(Beginning of The input)

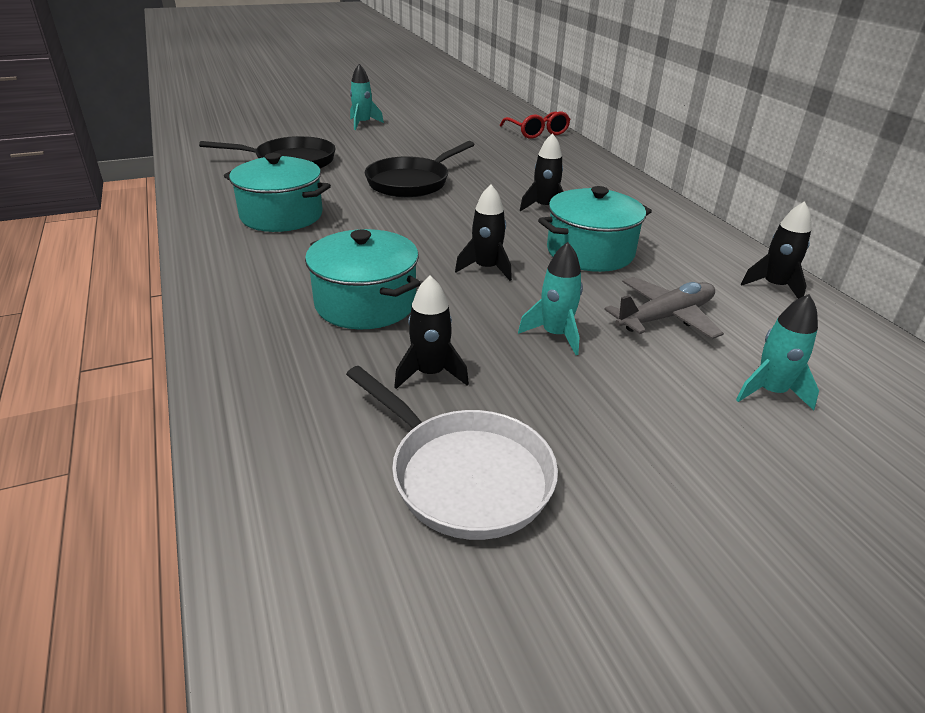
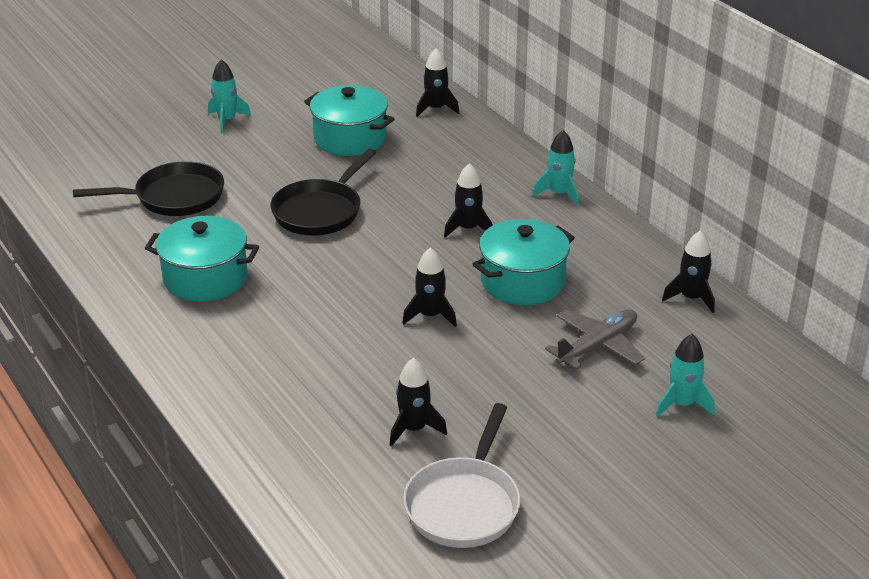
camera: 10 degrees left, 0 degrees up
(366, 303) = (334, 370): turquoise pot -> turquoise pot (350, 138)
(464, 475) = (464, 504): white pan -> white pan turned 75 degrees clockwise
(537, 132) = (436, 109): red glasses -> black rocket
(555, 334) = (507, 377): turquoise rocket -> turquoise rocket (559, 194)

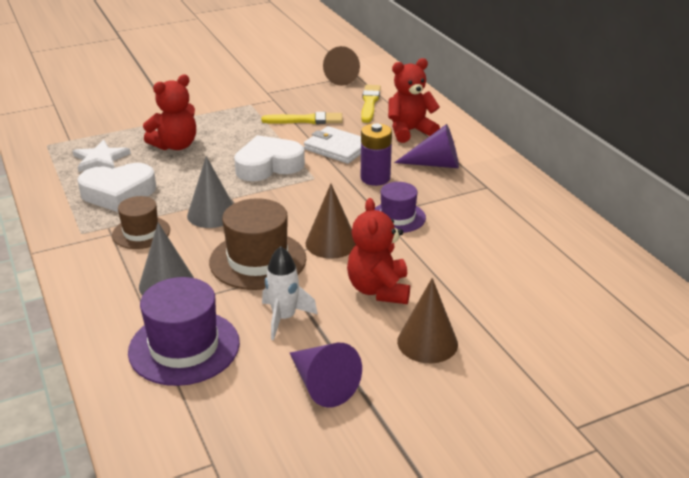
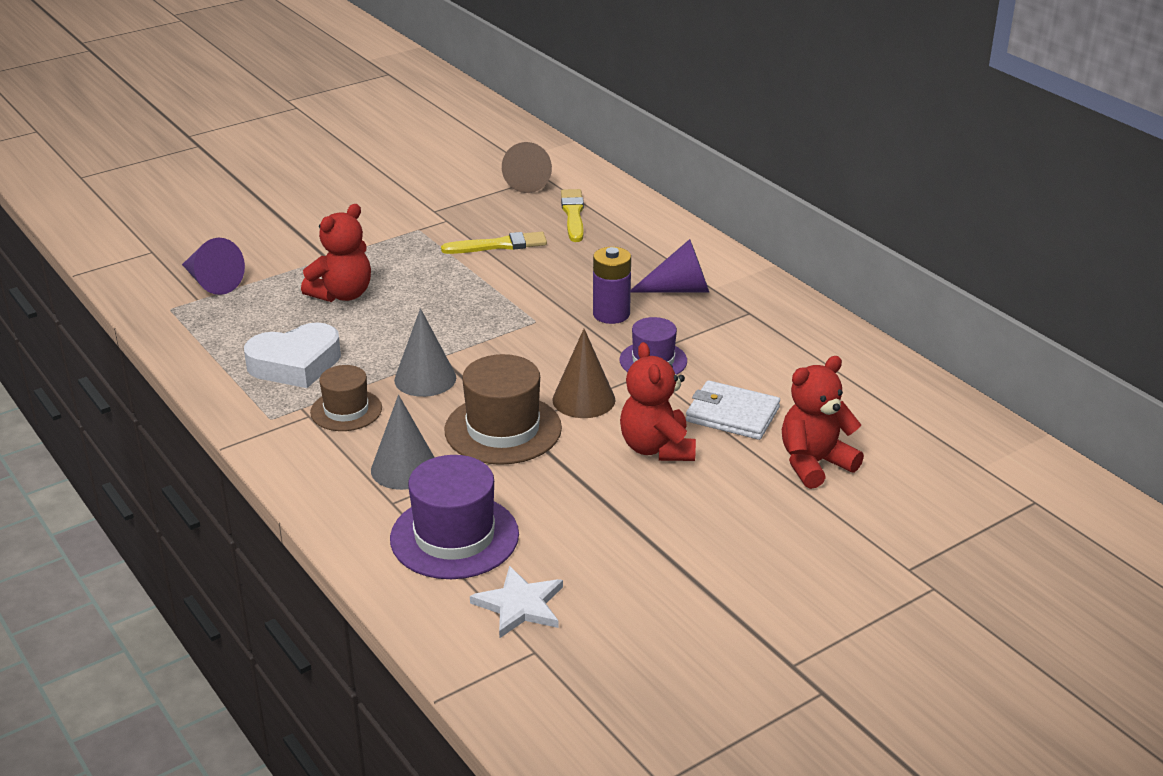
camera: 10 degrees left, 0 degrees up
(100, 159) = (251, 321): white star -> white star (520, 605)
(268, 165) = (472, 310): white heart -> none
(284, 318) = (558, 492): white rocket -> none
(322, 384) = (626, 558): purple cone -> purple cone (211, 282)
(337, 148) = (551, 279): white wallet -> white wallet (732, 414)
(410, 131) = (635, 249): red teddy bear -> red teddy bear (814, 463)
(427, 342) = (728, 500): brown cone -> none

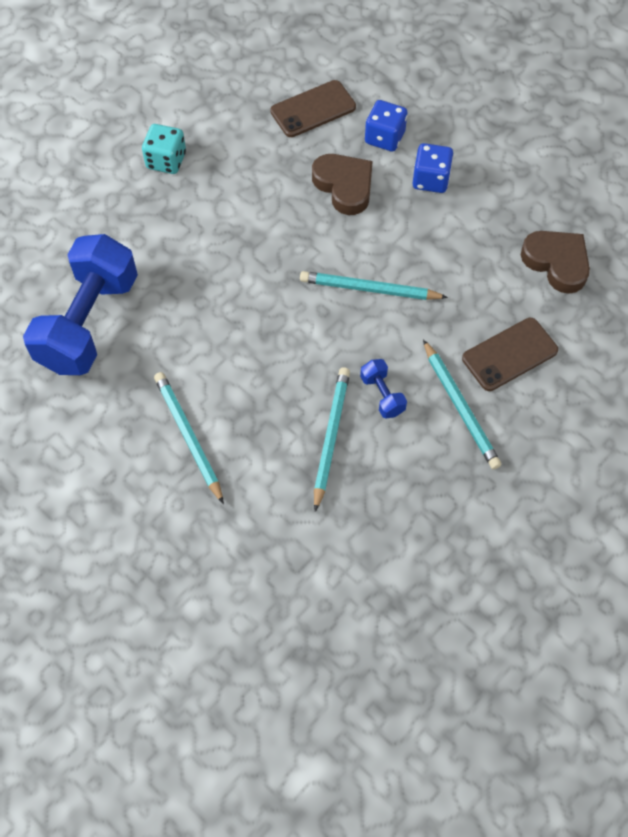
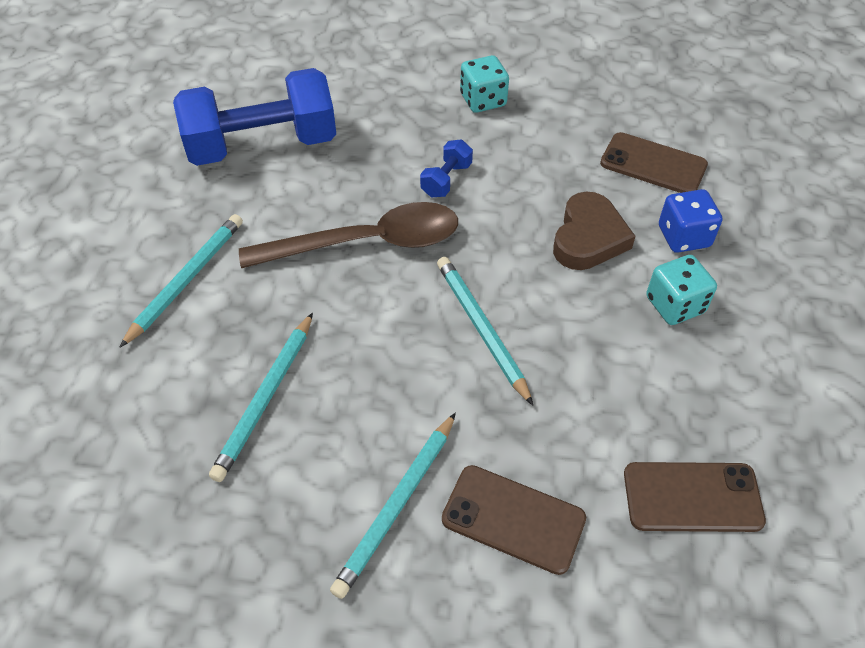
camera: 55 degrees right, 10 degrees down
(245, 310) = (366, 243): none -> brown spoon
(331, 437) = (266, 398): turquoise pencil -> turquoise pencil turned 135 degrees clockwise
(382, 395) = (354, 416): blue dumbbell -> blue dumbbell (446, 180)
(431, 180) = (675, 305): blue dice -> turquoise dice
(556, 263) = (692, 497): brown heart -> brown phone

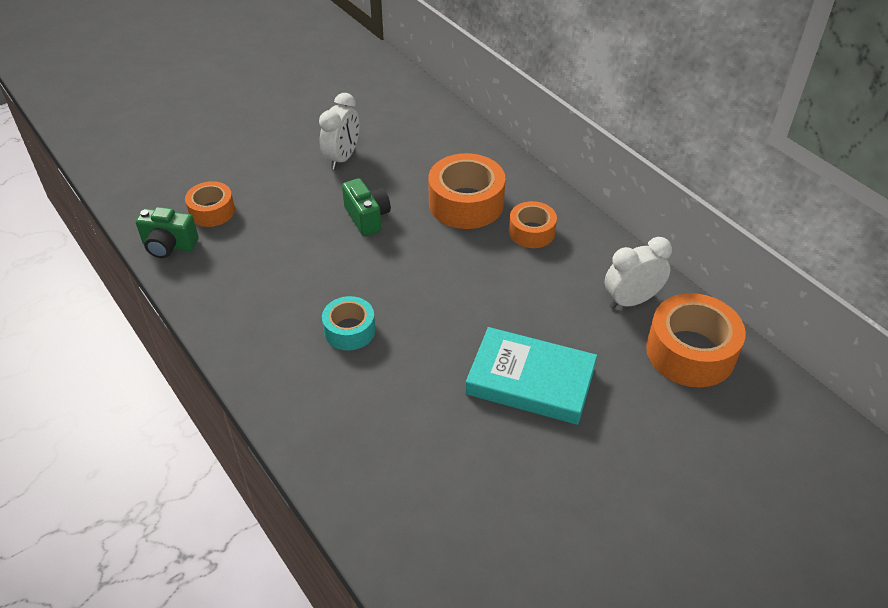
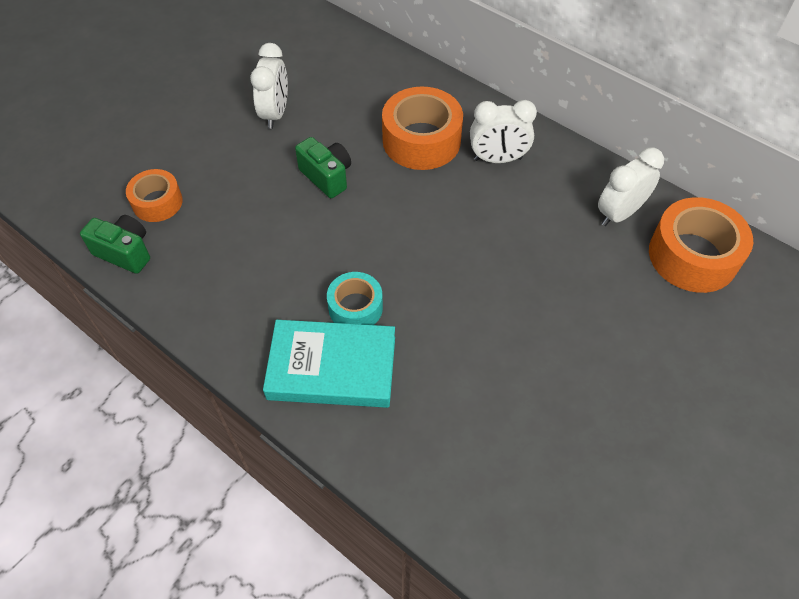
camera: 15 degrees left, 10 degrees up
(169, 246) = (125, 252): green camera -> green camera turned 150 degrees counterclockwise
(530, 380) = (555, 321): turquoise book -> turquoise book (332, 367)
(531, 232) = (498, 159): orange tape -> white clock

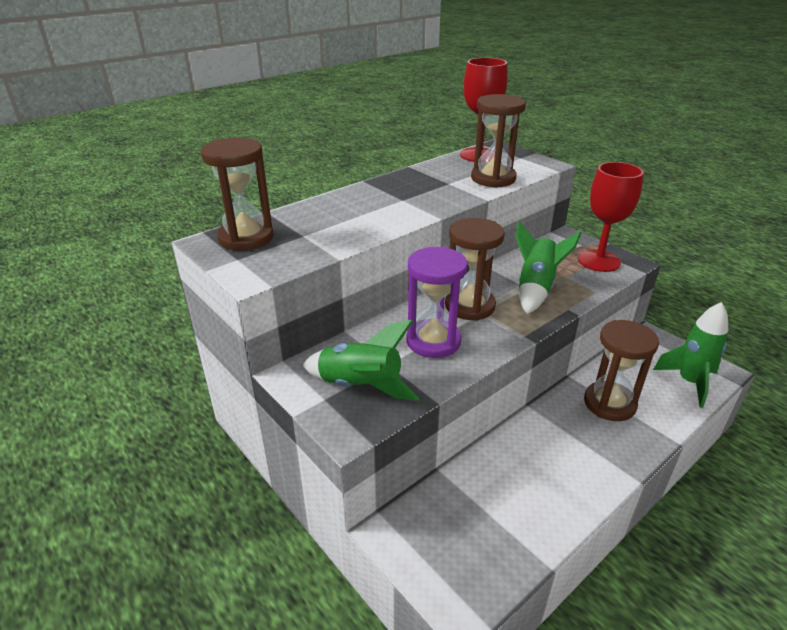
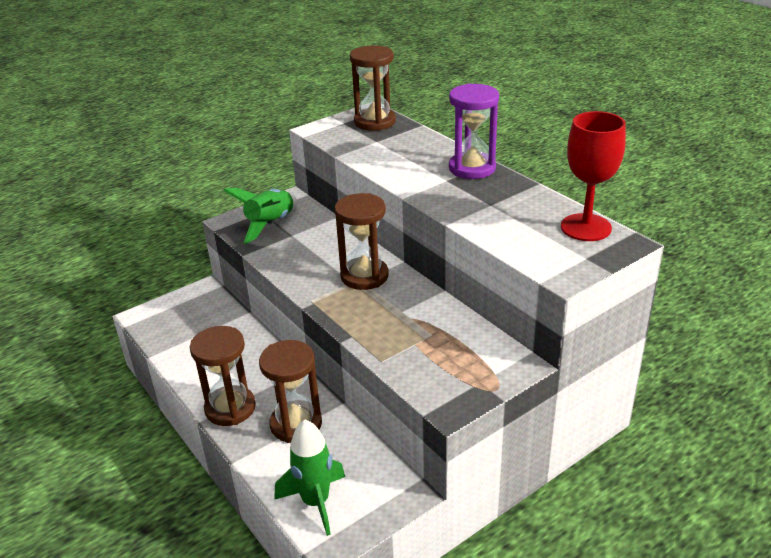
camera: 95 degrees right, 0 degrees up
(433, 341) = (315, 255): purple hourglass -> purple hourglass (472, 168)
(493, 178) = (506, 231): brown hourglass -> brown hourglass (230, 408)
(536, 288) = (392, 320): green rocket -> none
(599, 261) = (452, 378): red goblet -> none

(End of The input)

Would you repeat the material above exactly, line for line, from its first line to the line with "(537, 132) = (436, 109): red", including both and skipping every picture?

● Answer section:
camera: 10 degrees left, 0 degrees up
(366, 303) = (334, 370): turquoise pot -> turquoise pot (350, 138)
(464, 475) = (464, 504): white pan -> white pan turned 75 degrees clockwise
(537, 132) = (436, 109): red glasses -> black rocket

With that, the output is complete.